#### TASK
Pictures stay out of the copy, which must hold exactly the lines from the one containing "to [455 136]" through the end of the material below.
------ SOURCE MATERIAL ------
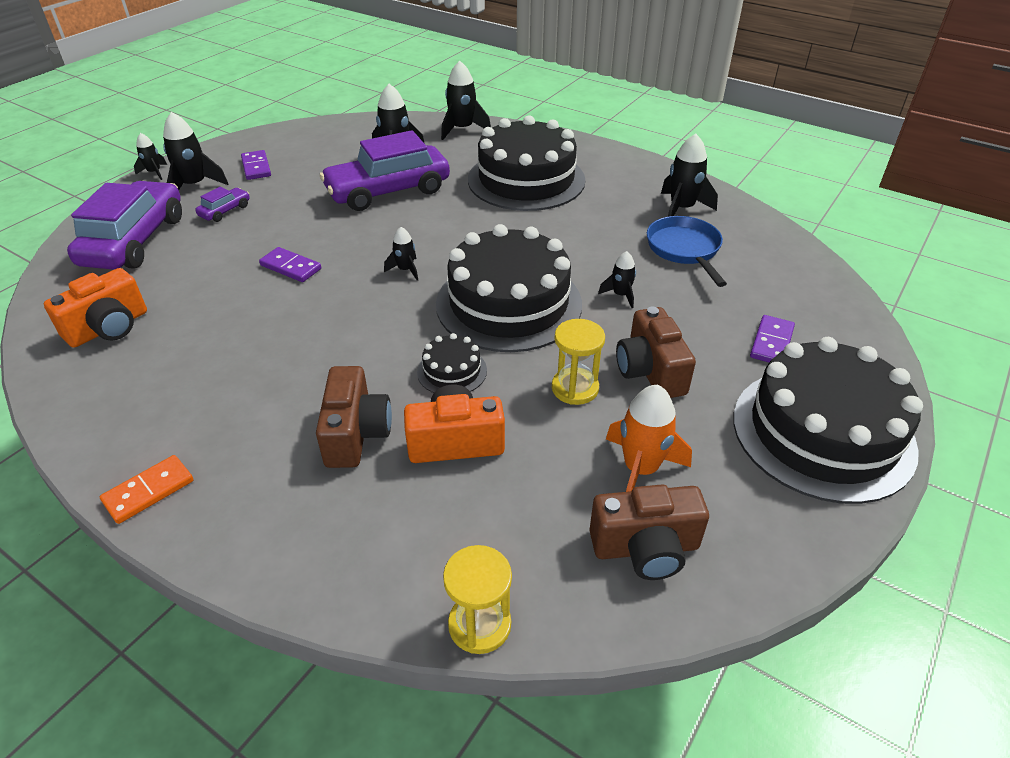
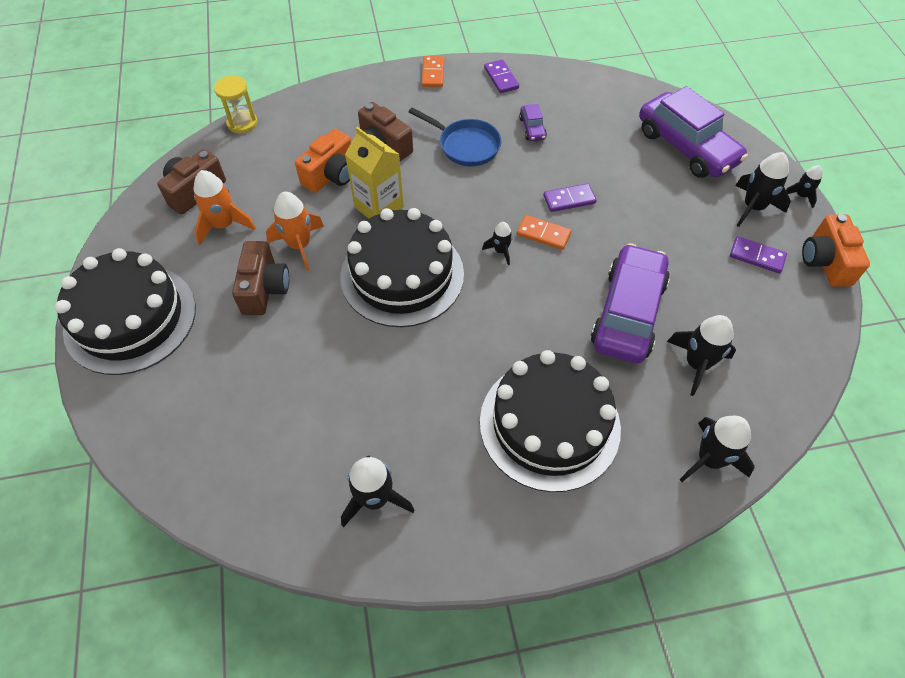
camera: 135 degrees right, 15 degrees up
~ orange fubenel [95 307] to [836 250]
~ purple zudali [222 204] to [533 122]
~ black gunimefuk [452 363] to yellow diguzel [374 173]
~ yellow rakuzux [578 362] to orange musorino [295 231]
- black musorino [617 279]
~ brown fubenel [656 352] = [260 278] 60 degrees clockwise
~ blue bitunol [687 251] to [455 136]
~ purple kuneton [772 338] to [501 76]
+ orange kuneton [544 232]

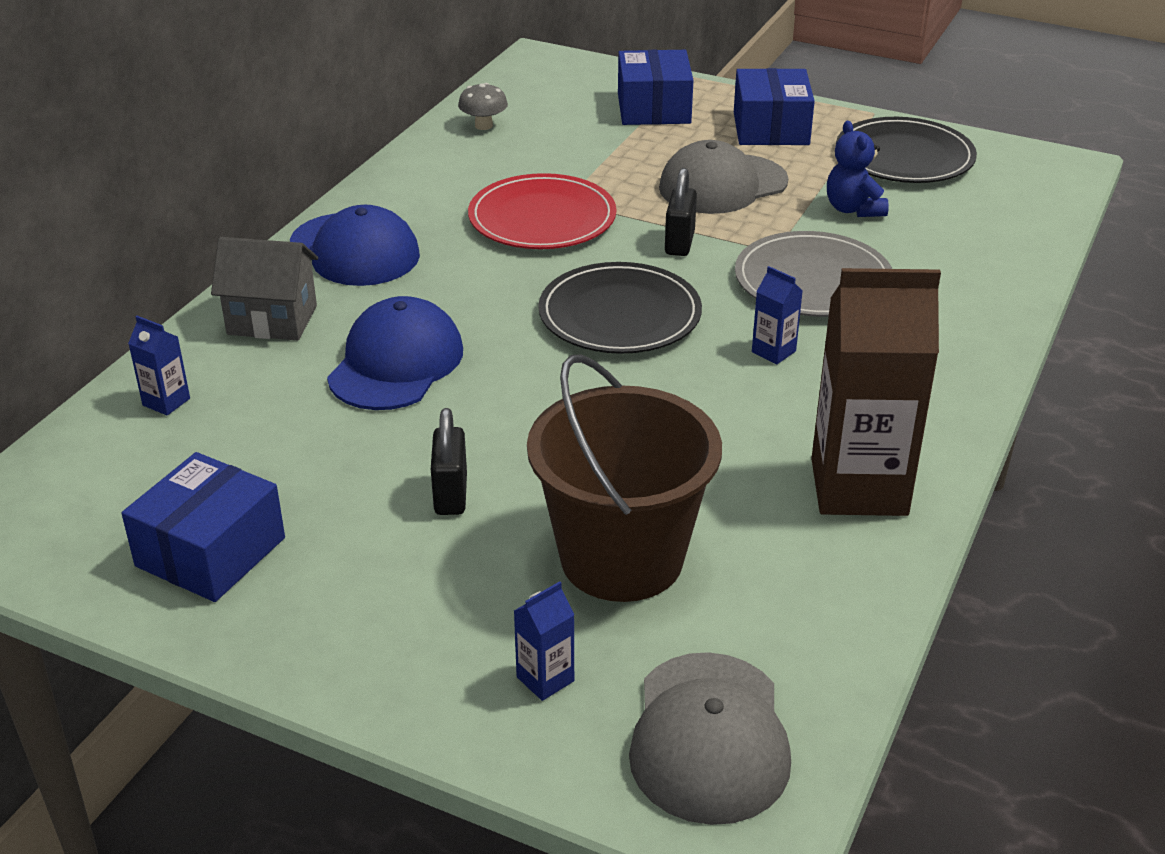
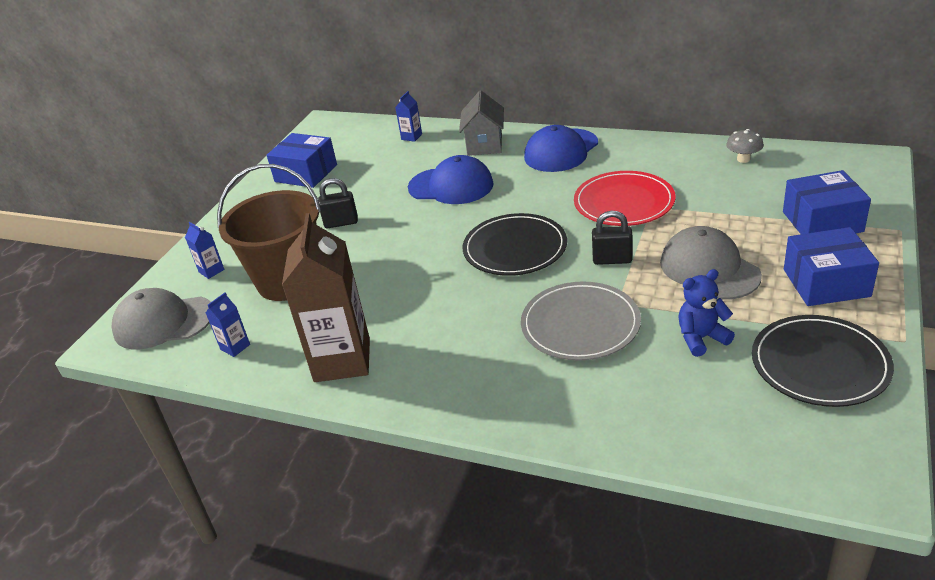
camera: 90 degrees right, 0 degrees up
~ blue diguzel [777 315] to [228 325]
------
#### OUTPUT OF THE EXERCISE
~ blue bitunol [687 251] to [455 136]
~ purple kuneton [772 338] to [501 76]
+ orange kuneton [544 232]

camera: 90 degrees right, 0 degrees up
~ blue diguzel [777 315] to [228 325]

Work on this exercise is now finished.